▶ _Task instructions_: Could you return all of the data exactly as given?
-- Information given follows --
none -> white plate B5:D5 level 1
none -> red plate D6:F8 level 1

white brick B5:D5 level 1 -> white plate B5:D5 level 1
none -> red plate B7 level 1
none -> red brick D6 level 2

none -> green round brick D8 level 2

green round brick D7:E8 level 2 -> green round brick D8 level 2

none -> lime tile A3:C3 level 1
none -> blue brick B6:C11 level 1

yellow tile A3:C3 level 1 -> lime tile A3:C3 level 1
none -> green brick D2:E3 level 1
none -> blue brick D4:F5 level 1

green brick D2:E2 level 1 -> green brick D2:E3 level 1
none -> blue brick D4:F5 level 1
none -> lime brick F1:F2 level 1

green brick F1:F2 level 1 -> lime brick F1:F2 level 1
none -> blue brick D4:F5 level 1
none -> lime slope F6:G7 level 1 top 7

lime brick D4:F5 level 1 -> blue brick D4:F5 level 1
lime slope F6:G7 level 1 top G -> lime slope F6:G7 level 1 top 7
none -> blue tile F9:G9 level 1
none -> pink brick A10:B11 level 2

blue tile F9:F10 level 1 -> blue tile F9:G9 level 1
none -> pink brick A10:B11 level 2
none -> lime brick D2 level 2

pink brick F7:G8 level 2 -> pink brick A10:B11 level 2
-- Information given concluded --
▶ _Response area_:
none -> white plate B5:D5 level 1
none -> red plate D6:F8 level 1

white brick B5:D5 level 1 -> white plate B5:D5 level 1
none -> red plate B7 level 1
none -> red brick D6 level 2

none -> green round brick D8 level 2

green round brick D7:E8 level 2 -> green round brick D8 level 2

none -> lime tile A3:C3 level 1
none -> blue brick B6:C11 level 1

yellow tile A3:C3 level 1 -> lime tile A3:C3 level 1
none -> green brick D2:E3 level 1
none -> blue brick D4:F5 level 1

green brick D2:E2 level 1 -> green brick D2:E3 level 1
none -> blue brick D4:F5 level 1
none -> lime brick F1:F2 level 1

green brick F1:F2 level 1 -> lime brick F1:F2 level 1
none -> blue brick D4:F5 level 1
none -> lime slope F6:G7 level 1 top 7

lime brick D4:F5 level 1 -> blue brick D4:F5 level 1
lime slope F6:G7 level 1 top G -> lime slope F6:G7 level 1 top 7
none -> blue tile F9:G9 level 1
none -> pink brick A10:B11 level 2

blue tile F9:F10 level 1 -> blue tile F9:G9 level 1
none -> pink brick A10:B11 level 2
none -> lime brick D2 level 2

pink brick F7:G8 level 2 -> pink brick A10:B11 level 2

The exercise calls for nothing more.